[Data extracted from a collection]
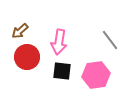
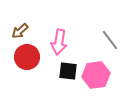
black square: moved 6 px right
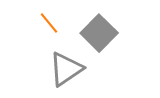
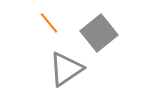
gray square: rotated 6 degrees clockwise
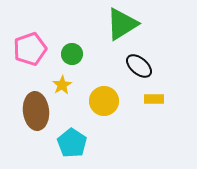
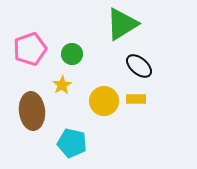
yellow rectangle: moved 18 px left
brown ellipse: moved 4 px left
cyan pentagon: rotated 20 degrees counterclockwise
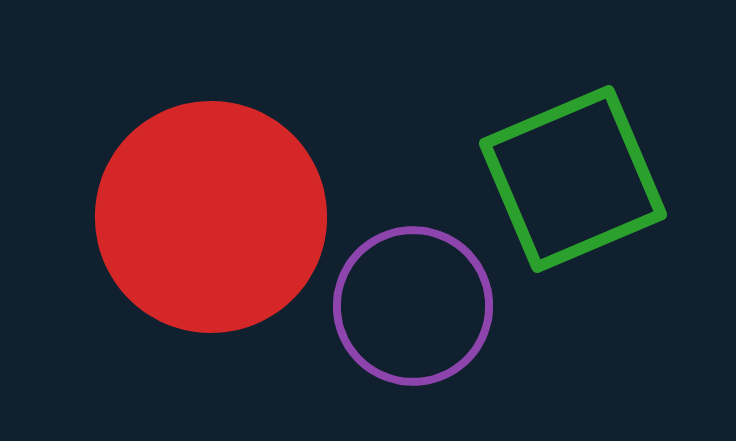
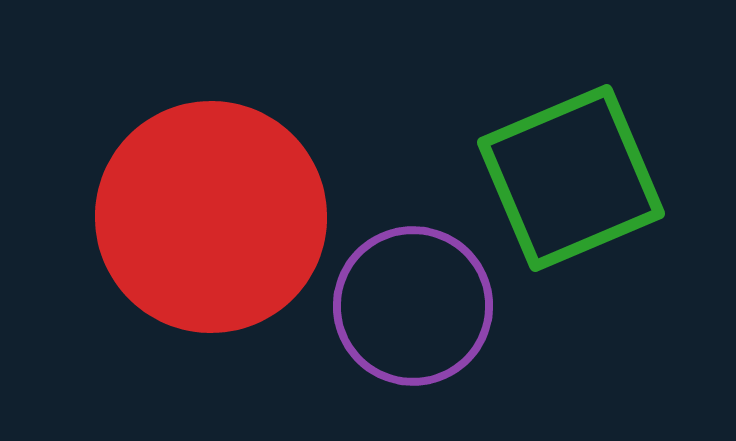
green square: moved 2 px left, 1 px up
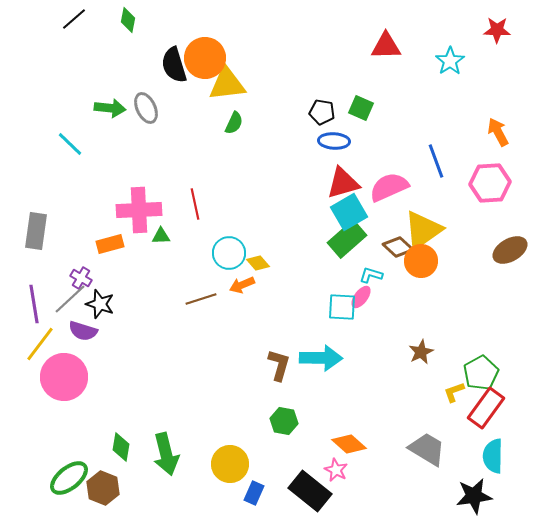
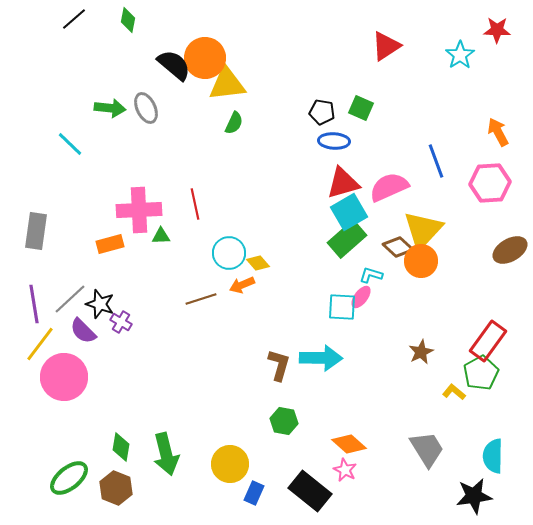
red triangle at (386, 46): rotated 32 degrees counterclockwise
cyan star at (450, 61): moved 10 px right, 6 px up
black semicircle at (174, 65): rotated 147 degrees clockwise
yellow triangle at (423, 230): rotated 12 degrees counterclockwise
purple cross at (81, 278): moved 40 px right, 44 px down
purple semicircle at (83, 331): rotated 28 degrees clockwise
yellow L-shape at (454, 392): rotated 60 degrees clockwise
red rectangle at (486, 408): moved 2 px right, 67 px up
gray trapezoid at (427, 449): rotated 27 degrees clockwise
pink star at (336, 470): moved 9 px right
brown hexagon at (103, 488): moved 13 px right
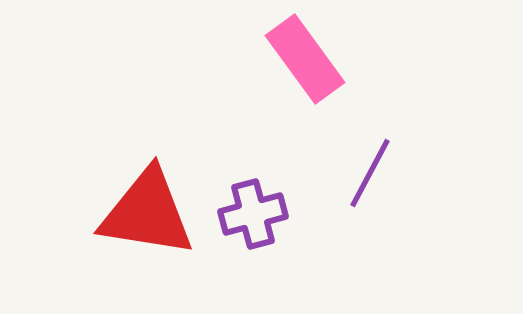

### WHAT IS EXPECTED
In the entries above, how many lines hold the word "yellow"? State the number only.

### EXERCISE RESPONSE
3